WHAT IS NEEDED:
Go through the records and show each line where the word "brown" occurs.

++++ RECORDS SHOWN

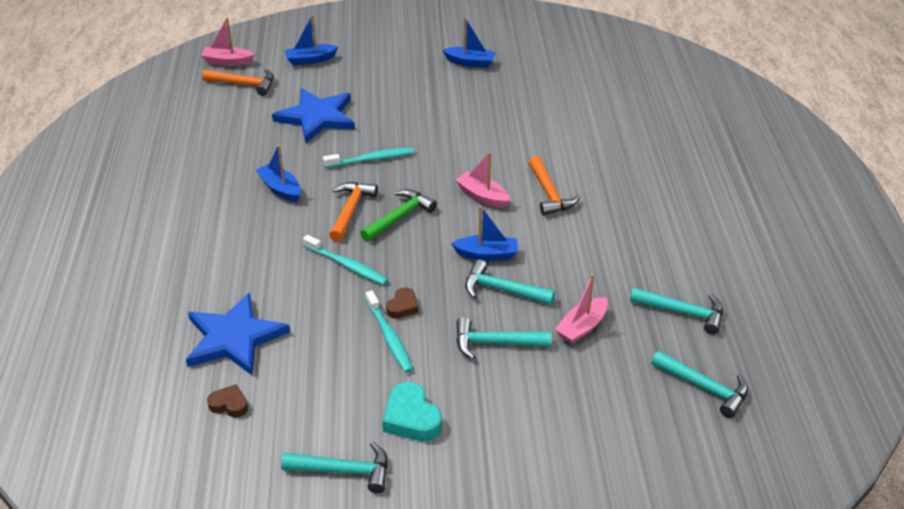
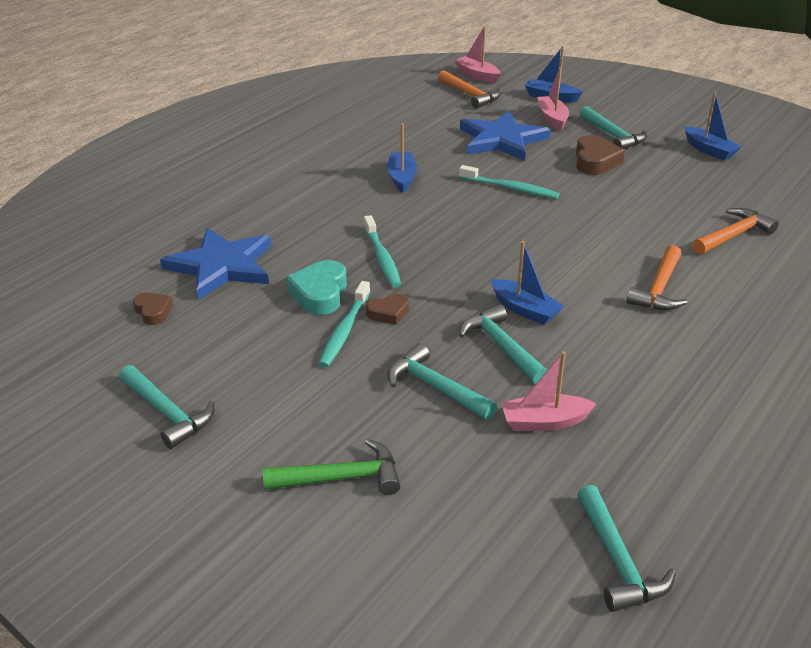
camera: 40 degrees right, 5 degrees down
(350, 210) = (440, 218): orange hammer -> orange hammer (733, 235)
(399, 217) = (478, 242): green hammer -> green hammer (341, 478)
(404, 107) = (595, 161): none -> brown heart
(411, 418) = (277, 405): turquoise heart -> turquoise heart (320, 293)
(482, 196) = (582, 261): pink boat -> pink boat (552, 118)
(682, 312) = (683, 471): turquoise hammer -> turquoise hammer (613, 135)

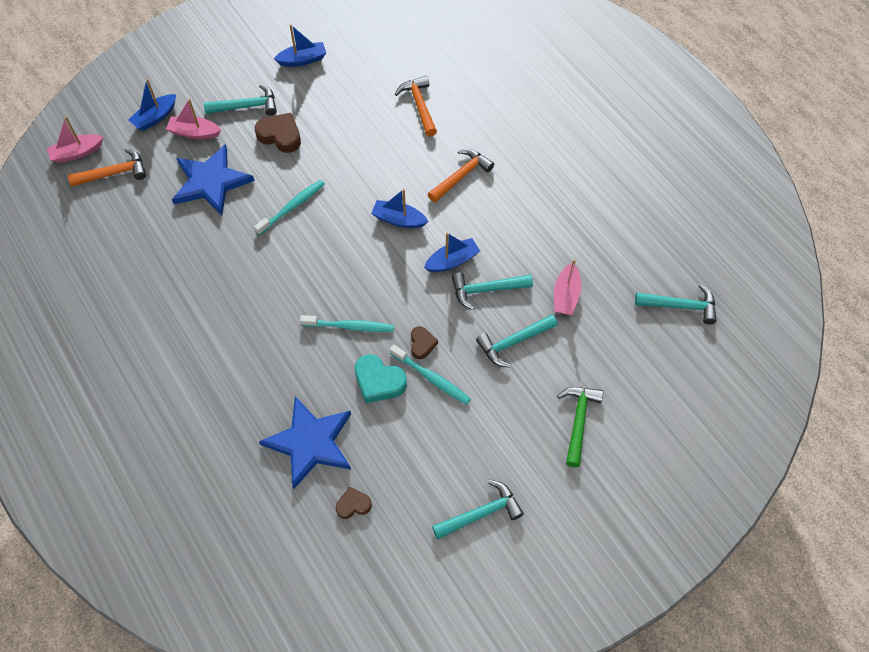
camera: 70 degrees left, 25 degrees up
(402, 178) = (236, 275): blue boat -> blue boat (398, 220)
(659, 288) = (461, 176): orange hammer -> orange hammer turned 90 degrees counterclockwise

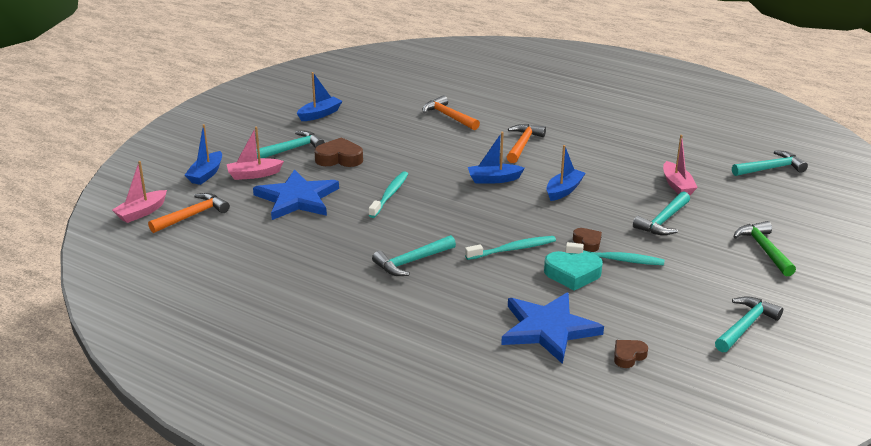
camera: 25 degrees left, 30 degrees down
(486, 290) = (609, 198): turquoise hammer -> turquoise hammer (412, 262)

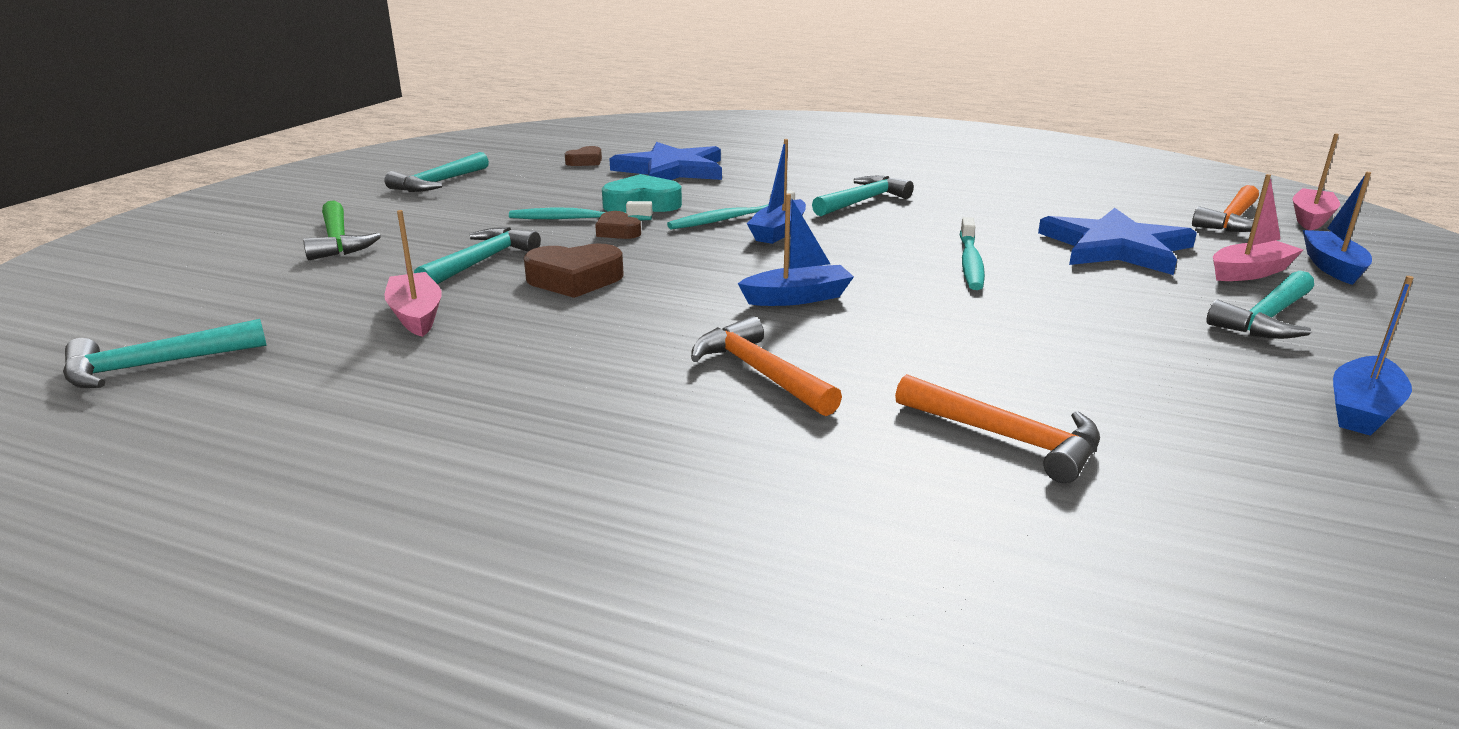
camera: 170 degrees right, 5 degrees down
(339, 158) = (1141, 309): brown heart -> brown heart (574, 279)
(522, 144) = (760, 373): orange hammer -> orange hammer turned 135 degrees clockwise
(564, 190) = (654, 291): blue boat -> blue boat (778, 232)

++++++++

EXERCISE RESULT:
(404, 107) = (595, 161): none -> brown heart
(339, 158) = (1141, 309): brown heart -> brown heart (574, 279)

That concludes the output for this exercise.